> SOURCE INFORMATION
== == ==

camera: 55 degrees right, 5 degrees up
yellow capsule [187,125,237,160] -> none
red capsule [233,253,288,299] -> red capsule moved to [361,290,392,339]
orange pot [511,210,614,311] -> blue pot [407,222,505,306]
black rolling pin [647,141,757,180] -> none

== == ==

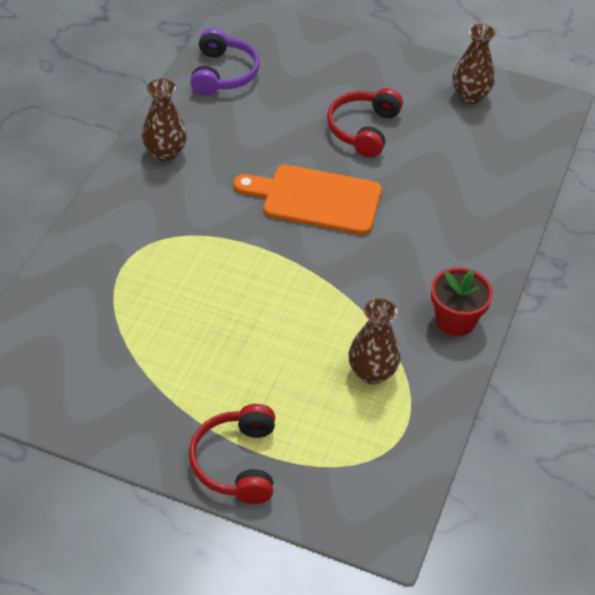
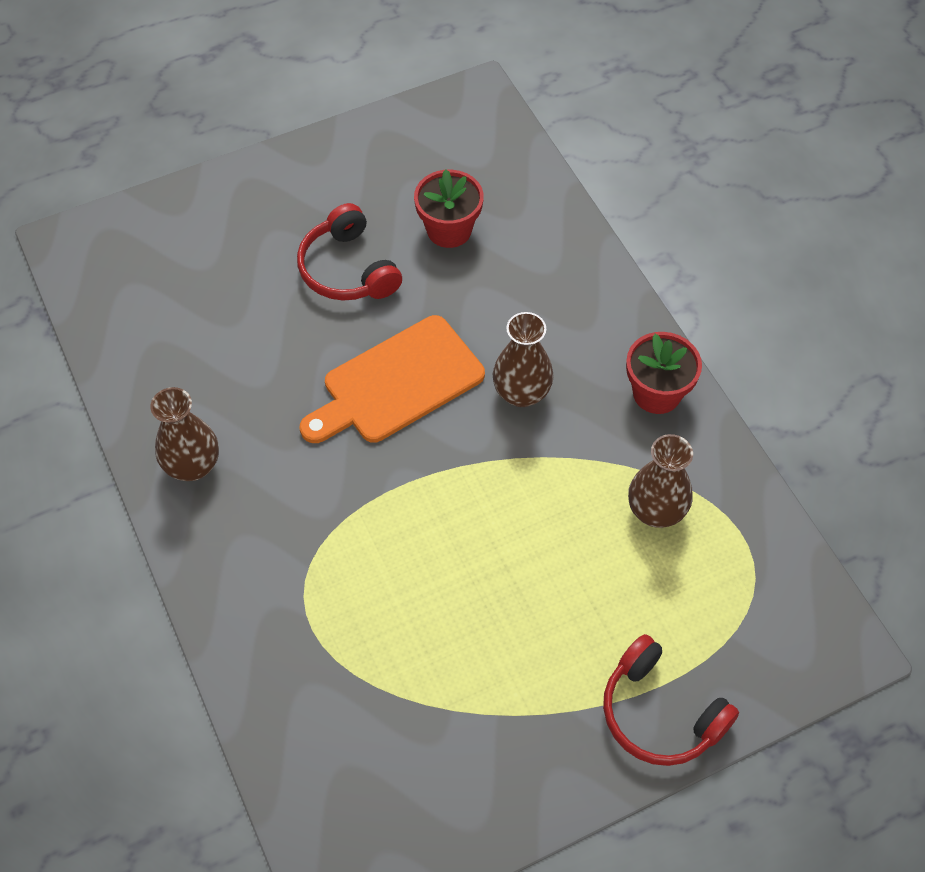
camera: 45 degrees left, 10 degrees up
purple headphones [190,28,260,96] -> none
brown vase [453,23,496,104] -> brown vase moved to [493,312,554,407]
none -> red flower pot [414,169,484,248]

== == ==

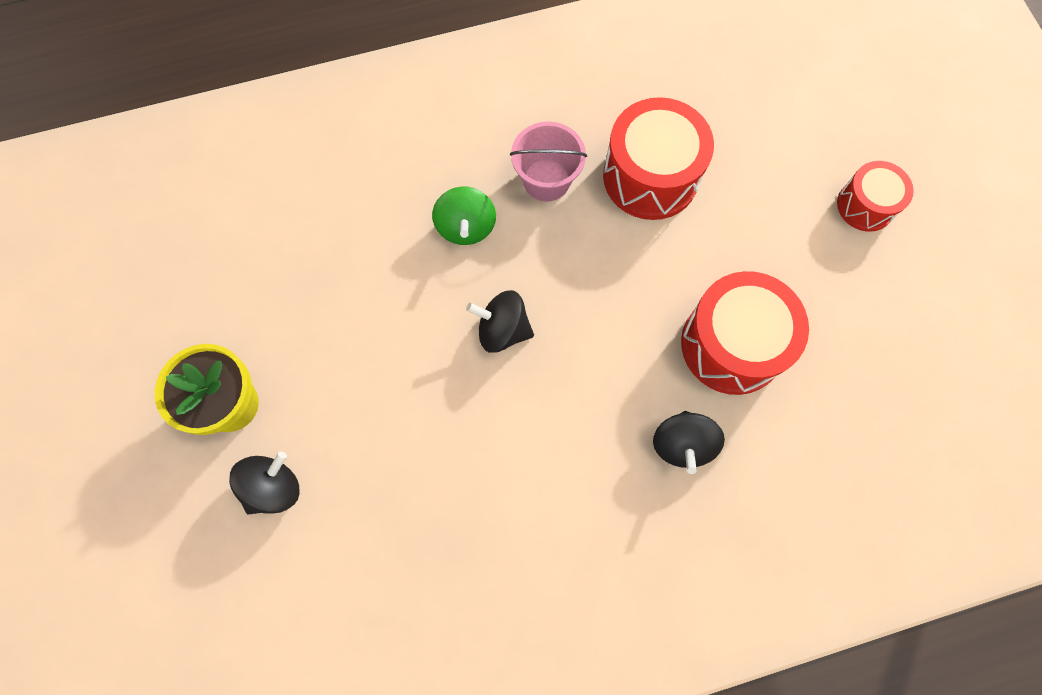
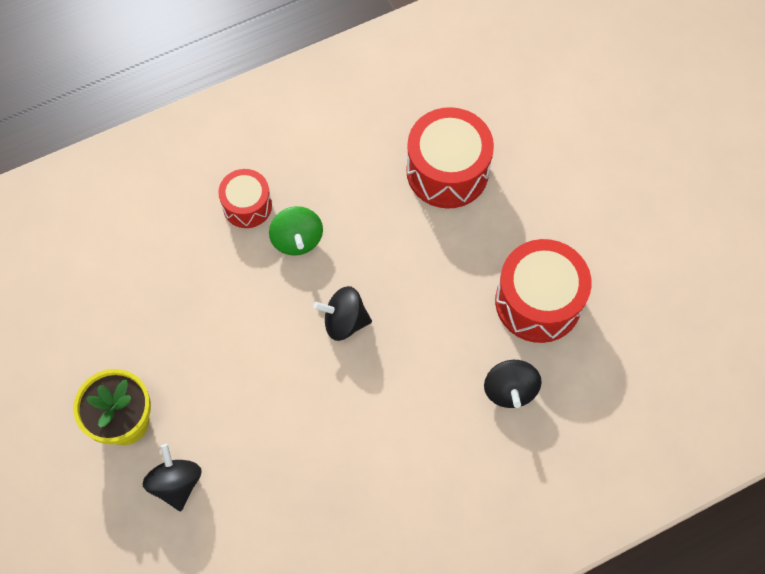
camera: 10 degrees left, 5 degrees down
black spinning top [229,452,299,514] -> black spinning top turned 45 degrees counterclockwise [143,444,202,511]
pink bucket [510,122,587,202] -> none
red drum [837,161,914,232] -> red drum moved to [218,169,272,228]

== == ==

> TRY IT
Among the entries above, copy exactly only the lines starting with the one containing "pink bucket [510,122,587,202] -> none" and going through the one containing "red drum [837,161,914,232]", both ends included.

> EXERCISE SOLUTION
pink bucket [510,122,587,202] -> none
red drum [837,161,914,232] -> red drum moved to [218,169,272,228]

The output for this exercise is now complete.